— Start —

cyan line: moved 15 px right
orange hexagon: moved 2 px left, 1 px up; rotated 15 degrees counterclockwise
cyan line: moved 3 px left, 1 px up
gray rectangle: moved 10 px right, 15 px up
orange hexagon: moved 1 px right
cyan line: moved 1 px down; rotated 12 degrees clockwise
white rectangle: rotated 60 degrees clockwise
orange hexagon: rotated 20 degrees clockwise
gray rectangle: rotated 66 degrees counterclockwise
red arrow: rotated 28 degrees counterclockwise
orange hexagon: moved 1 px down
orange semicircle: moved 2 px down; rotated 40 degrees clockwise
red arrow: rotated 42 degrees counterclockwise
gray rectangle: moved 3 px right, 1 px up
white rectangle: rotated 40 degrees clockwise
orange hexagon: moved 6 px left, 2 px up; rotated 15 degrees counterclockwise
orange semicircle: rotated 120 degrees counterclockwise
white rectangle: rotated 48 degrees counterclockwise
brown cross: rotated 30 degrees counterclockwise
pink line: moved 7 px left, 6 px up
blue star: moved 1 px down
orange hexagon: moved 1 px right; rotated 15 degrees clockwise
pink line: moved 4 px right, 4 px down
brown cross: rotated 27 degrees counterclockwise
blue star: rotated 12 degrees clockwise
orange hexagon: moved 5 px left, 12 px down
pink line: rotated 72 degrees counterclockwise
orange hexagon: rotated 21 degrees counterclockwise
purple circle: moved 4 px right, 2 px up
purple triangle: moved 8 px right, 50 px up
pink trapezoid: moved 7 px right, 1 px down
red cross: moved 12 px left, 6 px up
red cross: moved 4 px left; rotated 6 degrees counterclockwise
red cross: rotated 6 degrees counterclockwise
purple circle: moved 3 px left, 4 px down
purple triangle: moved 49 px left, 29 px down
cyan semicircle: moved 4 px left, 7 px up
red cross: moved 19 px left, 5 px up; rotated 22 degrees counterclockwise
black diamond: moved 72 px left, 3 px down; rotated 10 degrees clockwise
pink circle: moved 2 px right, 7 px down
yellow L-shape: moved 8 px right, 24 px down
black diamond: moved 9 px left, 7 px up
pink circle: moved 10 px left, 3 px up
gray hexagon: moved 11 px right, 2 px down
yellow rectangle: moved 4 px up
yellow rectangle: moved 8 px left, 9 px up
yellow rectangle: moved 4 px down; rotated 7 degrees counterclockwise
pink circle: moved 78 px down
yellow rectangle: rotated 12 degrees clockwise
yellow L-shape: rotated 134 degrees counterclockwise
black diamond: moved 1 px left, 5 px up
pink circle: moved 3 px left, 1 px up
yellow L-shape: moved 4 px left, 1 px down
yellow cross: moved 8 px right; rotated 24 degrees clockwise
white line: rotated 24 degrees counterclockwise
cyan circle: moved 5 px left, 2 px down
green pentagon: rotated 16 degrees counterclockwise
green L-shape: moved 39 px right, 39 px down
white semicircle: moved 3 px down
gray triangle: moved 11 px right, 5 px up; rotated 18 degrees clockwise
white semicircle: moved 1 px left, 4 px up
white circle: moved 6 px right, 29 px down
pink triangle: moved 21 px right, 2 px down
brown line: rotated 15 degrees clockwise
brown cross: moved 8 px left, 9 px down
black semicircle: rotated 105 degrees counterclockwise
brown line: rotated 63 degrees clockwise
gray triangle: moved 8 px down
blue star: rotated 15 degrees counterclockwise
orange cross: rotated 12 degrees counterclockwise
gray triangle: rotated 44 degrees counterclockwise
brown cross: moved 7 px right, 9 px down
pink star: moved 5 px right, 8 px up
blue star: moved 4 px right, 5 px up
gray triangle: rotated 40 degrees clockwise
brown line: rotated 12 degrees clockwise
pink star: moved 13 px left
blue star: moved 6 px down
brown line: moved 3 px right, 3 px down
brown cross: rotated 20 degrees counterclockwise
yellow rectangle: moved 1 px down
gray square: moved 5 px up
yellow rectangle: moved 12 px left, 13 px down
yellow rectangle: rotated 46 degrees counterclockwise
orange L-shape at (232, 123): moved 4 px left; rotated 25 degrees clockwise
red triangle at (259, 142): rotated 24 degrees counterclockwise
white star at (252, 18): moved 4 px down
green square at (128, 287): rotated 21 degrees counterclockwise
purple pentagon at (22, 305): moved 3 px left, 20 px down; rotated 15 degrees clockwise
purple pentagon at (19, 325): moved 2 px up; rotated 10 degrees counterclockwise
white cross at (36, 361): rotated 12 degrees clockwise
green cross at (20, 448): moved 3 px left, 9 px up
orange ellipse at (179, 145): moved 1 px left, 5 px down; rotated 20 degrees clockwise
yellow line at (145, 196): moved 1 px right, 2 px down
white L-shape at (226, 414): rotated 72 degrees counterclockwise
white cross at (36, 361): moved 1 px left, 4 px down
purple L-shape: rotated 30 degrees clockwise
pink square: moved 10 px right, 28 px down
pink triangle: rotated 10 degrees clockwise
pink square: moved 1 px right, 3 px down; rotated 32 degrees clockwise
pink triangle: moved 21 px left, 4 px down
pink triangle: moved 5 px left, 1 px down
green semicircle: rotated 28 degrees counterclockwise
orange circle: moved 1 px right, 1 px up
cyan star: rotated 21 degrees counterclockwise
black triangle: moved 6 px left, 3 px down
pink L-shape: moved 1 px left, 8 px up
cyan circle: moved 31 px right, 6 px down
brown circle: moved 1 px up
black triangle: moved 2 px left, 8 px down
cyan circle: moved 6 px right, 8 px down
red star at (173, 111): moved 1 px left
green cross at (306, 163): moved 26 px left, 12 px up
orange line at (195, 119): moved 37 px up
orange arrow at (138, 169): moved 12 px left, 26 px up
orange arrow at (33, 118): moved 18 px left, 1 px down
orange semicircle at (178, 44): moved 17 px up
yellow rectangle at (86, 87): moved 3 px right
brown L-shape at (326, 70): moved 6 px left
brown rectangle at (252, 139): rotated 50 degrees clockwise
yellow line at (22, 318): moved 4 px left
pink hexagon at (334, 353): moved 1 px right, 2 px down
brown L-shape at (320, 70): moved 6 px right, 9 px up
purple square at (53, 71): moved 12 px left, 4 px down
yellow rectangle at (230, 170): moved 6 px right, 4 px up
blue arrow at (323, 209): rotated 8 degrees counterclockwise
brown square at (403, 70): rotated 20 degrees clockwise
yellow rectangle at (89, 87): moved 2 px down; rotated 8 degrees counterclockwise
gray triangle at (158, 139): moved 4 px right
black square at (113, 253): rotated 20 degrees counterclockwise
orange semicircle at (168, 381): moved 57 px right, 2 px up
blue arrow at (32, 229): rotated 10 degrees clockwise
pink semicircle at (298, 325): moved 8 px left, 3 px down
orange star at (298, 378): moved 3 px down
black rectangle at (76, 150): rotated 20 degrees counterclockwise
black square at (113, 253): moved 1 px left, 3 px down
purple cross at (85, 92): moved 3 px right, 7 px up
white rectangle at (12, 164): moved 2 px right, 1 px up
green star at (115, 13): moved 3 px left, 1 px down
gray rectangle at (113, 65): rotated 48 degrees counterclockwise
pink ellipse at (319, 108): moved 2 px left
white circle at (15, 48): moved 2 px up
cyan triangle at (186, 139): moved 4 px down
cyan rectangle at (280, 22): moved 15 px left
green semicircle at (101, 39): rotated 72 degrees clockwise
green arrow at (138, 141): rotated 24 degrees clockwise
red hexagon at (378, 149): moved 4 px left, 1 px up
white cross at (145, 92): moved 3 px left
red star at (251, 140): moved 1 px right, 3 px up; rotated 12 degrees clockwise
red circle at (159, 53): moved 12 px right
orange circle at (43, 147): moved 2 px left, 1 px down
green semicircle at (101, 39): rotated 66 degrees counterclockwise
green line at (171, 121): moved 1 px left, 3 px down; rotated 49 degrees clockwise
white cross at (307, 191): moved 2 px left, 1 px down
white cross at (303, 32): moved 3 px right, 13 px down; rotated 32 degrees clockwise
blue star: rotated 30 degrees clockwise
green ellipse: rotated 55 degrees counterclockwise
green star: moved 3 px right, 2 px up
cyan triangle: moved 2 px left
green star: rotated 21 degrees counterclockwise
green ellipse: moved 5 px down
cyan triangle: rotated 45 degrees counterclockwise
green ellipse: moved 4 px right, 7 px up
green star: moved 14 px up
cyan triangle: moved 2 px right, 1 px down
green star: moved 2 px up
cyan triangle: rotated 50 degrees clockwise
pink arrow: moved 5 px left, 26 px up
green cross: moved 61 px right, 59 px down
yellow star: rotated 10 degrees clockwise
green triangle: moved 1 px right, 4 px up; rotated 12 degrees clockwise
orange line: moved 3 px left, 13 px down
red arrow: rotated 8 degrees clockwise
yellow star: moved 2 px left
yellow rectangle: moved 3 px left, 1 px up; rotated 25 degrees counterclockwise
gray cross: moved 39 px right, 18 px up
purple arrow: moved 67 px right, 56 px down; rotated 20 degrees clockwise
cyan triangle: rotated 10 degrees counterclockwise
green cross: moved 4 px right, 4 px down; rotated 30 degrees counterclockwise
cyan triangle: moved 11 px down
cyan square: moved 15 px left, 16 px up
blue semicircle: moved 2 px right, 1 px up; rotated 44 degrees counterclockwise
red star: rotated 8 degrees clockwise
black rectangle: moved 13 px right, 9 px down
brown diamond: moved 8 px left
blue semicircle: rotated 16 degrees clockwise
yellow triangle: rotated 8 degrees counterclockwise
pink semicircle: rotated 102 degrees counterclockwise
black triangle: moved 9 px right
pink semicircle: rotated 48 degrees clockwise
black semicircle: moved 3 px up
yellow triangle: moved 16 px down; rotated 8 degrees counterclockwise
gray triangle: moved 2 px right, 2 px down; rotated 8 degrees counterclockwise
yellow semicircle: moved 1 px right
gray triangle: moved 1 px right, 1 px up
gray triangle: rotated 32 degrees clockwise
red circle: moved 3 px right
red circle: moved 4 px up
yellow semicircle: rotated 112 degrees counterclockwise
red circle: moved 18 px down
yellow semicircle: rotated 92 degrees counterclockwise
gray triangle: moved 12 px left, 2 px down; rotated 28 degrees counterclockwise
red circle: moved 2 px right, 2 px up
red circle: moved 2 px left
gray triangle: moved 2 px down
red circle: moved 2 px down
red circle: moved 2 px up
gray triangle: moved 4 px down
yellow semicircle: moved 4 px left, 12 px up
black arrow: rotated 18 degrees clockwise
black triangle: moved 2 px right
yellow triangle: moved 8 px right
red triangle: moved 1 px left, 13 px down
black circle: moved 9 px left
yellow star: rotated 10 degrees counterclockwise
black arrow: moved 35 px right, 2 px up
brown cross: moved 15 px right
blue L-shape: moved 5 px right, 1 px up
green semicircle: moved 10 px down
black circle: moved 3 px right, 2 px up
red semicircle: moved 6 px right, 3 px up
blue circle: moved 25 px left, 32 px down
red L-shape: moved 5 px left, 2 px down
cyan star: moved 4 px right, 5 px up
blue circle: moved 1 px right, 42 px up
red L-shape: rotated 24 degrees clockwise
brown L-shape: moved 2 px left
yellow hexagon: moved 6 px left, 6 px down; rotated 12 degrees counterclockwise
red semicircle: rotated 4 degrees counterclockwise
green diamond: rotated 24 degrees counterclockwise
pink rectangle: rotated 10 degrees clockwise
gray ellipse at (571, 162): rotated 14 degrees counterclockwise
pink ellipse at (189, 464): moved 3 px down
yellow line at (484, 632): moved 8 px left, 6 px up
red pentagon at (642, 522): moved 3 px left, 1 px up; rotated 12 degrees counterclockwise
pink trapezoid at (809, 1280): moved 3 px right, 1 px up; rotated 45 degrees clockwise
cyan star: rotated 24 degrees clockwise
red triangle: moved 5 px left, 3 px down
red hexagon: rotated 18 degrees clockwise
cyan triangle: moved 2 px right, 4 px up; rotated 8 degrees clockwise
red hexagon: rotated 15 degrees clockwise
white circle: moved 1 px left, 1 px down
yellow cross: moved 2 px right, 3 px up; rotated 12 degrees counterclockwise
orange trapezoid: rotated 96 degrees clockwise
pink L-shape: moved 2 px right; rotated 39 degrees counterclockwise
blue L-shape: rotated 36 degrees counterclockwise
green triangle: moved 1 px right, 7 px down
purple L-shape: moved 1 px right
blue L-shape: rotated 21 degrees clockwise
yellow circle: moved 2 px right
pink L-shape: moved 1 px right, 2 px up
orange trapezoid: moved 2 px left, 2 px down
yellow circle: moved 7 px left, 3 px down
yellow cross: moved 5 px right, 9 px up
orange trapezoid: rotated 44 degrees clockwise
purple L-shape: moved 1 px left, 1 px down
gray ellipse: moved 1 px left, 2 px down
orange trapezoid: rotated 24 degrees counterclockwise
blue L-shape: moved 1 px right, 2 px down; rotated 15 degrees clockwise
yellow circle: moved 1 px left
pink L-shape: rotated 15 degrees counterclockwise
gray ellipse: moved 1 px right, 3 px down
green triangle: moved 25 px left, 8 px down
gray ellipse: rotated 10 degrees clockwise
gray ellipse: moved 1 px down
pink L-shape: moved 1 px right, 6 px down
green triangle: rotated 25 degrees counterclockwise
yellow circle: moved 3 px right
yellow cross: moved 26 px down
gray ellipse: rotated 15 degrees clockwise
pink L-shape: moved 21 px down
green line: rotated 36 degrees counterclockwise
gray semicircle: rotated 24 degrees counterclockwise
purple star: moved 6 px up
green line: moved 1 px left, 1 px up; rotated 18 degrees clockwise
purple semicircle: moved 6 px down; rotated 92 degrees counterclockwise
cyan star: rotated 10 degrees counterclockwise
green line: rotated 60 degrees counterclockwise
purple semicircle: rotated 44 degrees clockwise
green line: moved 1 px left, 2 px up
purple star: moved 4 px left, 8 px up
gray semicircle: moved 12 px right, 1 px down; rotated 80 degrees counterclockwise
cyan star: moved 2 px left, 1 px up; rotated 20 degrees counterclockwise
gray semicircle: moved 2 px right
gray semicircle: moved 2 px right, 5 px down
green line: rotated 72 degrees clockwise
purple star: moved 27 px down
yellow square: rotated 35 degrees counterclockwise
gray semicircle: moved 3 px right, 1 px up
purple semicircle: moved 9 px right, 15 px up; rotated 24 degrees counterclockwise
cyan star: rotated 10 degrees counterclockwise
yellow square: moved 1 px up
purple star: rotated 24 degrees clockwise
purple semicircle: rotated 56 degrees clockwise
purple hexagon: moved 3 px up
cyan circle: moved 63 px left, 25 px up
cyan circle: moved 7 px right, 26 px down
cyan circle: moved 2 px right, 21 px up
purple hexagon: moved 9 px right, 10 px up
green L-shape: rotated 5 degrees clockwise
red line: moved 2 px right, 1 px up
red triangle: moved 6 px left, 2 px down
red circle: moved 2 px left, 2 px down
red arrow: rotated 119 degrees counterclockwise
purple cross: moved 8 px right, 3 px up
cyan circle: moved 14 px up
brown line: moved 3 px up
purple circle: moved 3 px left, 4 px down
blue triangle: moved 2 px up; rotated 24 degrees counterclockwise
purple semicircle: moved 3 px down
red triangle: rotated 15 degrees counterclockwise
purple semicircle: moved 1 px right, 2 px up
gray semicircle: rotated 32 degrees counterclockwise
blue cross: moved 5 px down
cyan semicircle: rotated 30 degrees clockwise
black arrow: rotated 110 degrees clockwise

— End —

**Aim**
Locate every line in the material above that contains the word "diamond", and copy each one.

**Completed task**
black diamond: moved 72 px left, 3 px down; rotated 10 degrees clockwise
black diamond: moved 9 px left, 7 px up
black diamond: moved 1 px left, 5 px up
brown diamond: moved 8 px left
green diamond: rotated 24 degrees counterclockwise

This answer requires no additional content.